[Start of Attachment]
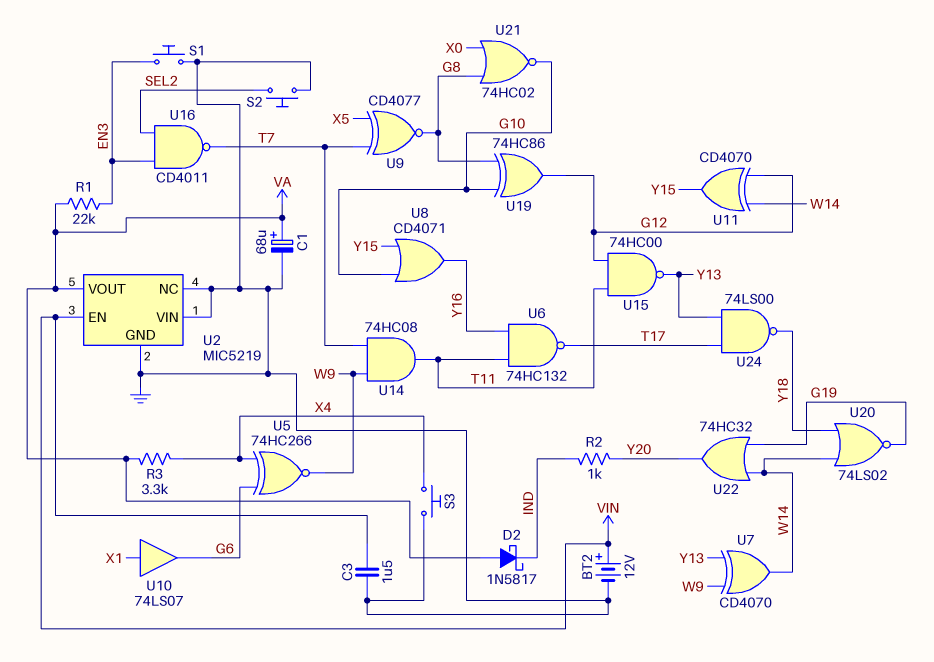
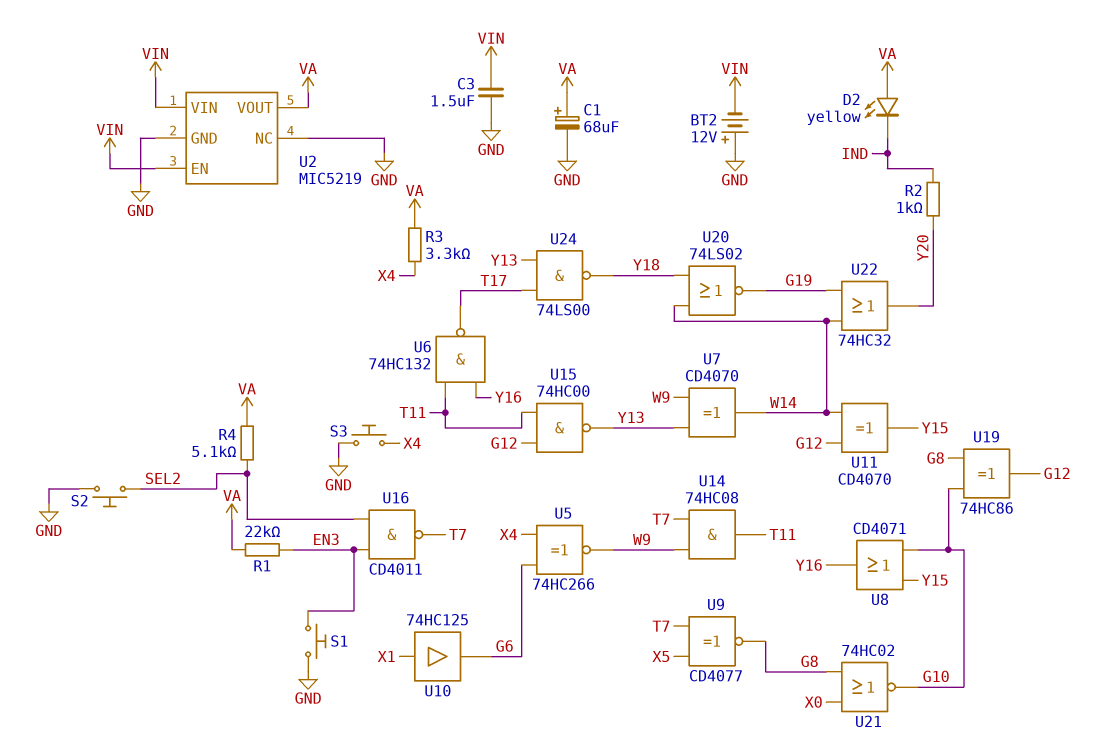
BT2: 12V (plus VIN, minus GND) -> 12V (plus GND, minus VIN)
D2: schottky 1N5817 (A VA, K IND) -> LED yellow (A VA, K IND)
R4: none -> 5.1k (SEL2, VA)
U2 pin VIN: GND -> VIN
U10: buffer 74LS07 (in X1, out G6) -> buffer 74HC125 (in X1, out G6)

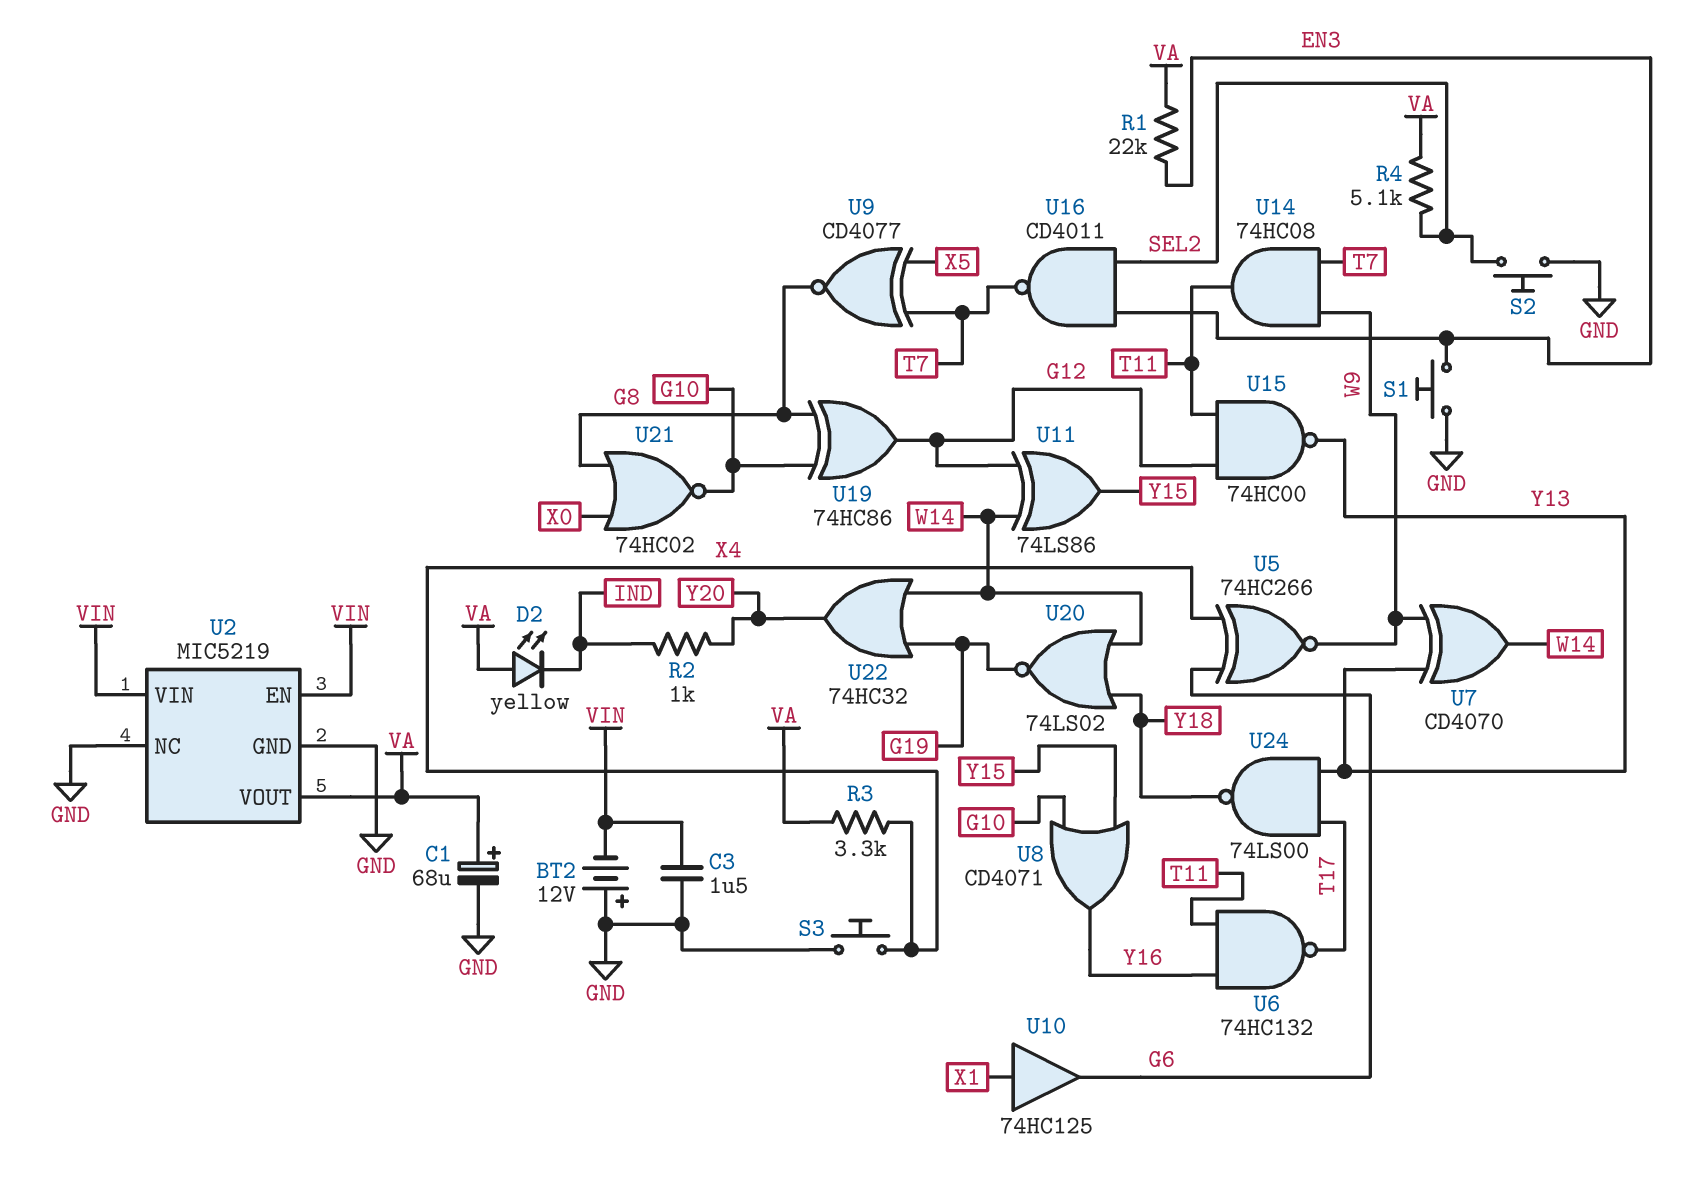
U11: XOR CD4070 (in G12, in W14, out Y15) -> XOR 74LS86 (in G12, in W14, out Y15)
[End of Attachment]
[Start of Attachment]
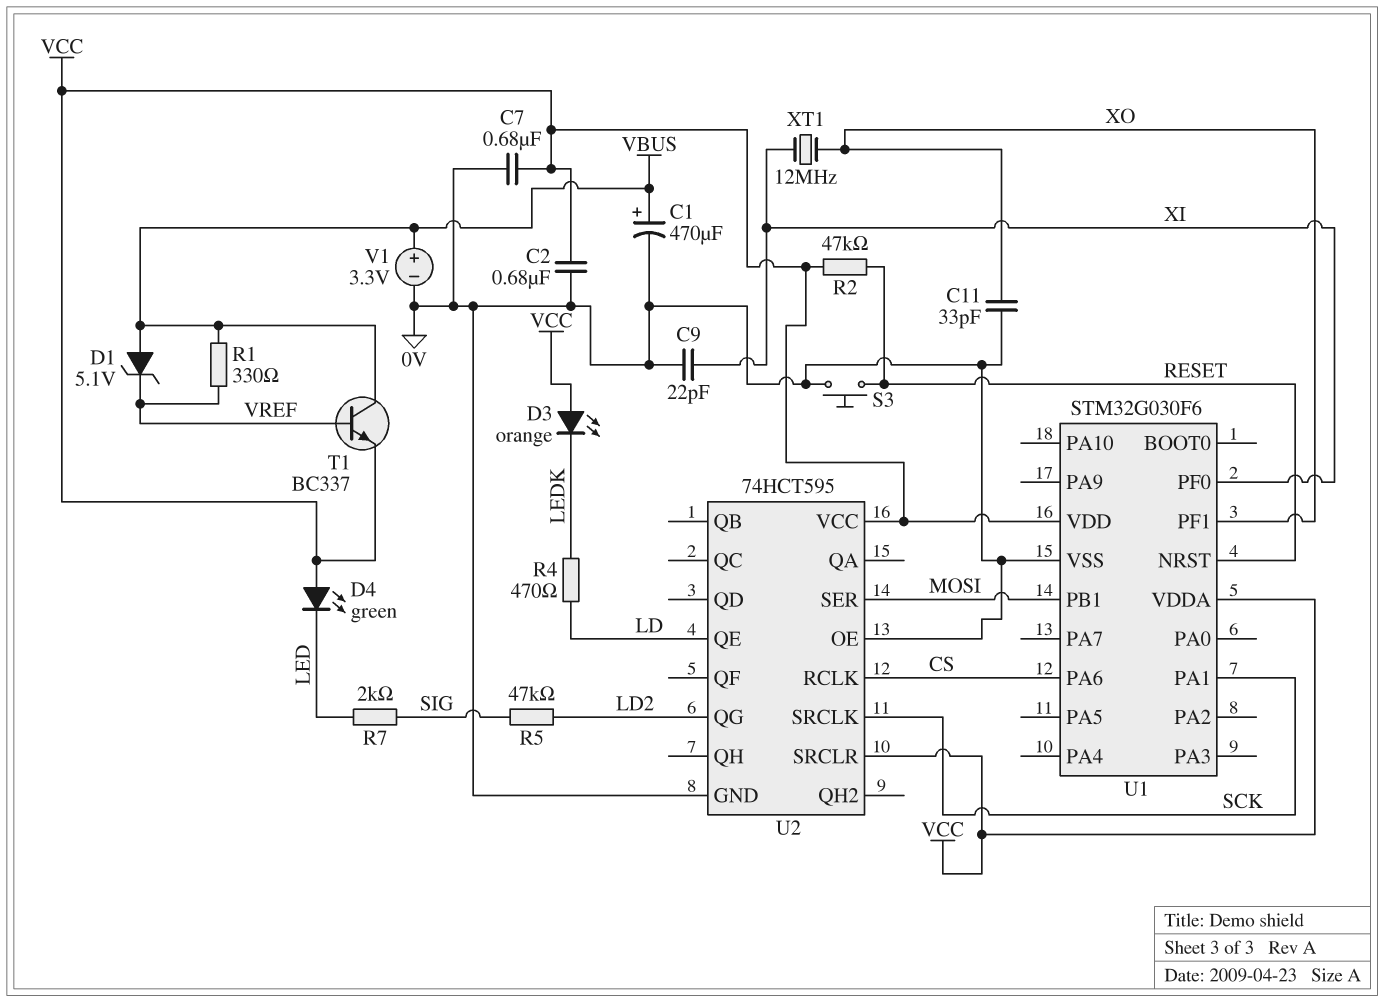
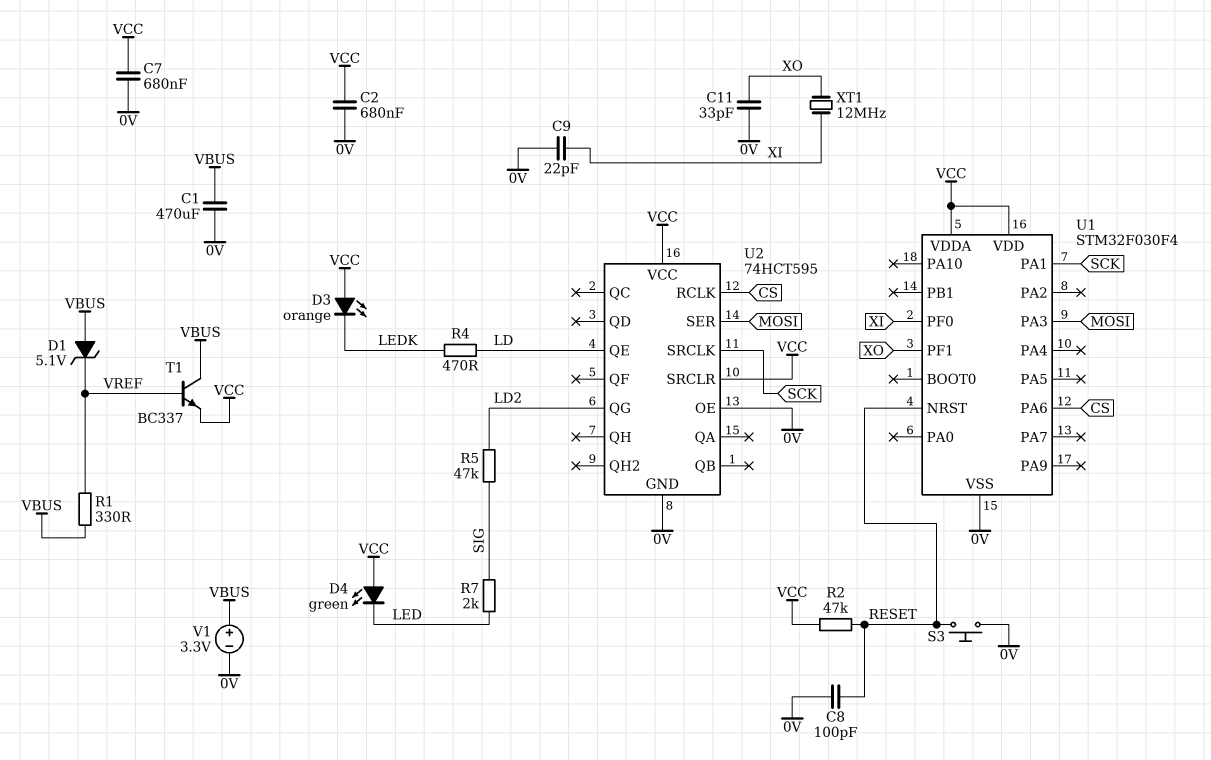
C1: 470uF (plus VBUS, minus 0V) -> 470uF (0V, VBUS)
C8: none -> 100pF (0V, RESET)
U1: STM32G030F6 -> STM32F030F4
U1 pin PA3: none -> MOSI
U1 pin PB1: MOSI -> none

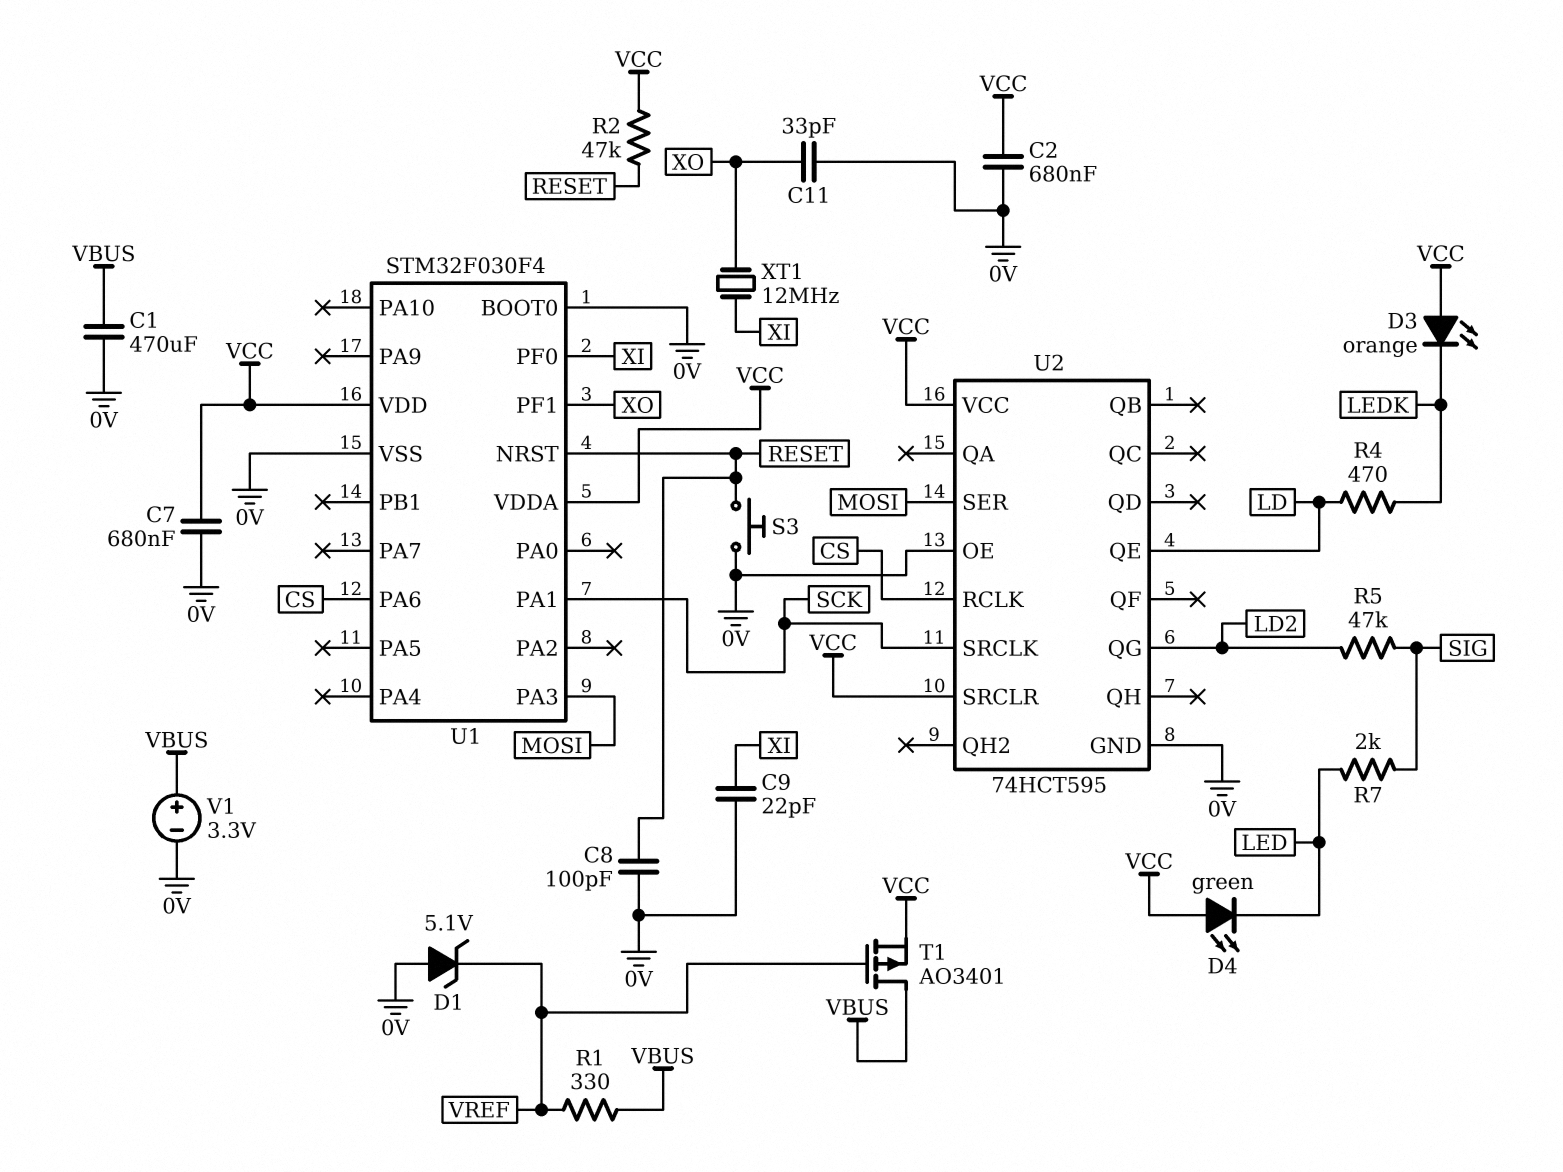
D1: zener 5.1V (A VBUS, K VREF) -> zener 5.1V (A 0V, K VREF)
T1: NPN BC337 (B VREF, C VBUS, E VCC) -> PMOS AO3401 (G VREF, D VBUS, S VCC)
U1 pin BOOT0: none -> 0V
[End of Attachment]
[Start of Attachment]
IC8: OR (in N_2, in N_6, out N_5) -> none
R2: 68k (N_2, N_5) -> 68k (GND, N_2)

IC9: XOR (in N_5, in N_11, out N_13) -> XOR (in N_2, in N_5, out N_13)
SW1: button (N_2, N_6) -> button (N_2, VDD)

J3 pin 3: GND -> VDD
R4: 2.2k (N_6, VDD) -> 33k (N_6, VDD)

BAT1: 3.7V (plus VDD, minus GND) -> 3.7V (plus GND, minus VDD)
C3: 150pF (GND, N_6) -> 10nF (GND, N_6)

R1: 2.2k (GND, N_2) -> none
[End of Attachment]
→ **ACTION ITEM**
Which lines above run from the one containing "R2: 68k (N_2, N_5) -> 68k (GND, N_2)" to the one containing "R1: 2.2k (GND, N_2) -> none"? Give them again exactly, both ends included.

→ **RESULT OF THIS TASK**
R2: 68k (N_2, N_5) -> 68k (GND, N_2)

IC9: XOR (in N_5, in N_11, out N_13) -> XOR (in N_2, in N_5, out N_13)
SW1: button (N_2, N_6) -> button (N_2, VDD)

J3 pin 3: GND -> VDD
R4: 2.2k (N_6, VDD) -> 33k (N_6, VDD)

BAT1: 3.7V (plus VDD, minus GND) -> 3.7V (plus GND, minus VDD)
C3: 150pF (GND, N_6) -> 10nF (GND, N_6)

R1: 2.2k (GND, N_2) -> none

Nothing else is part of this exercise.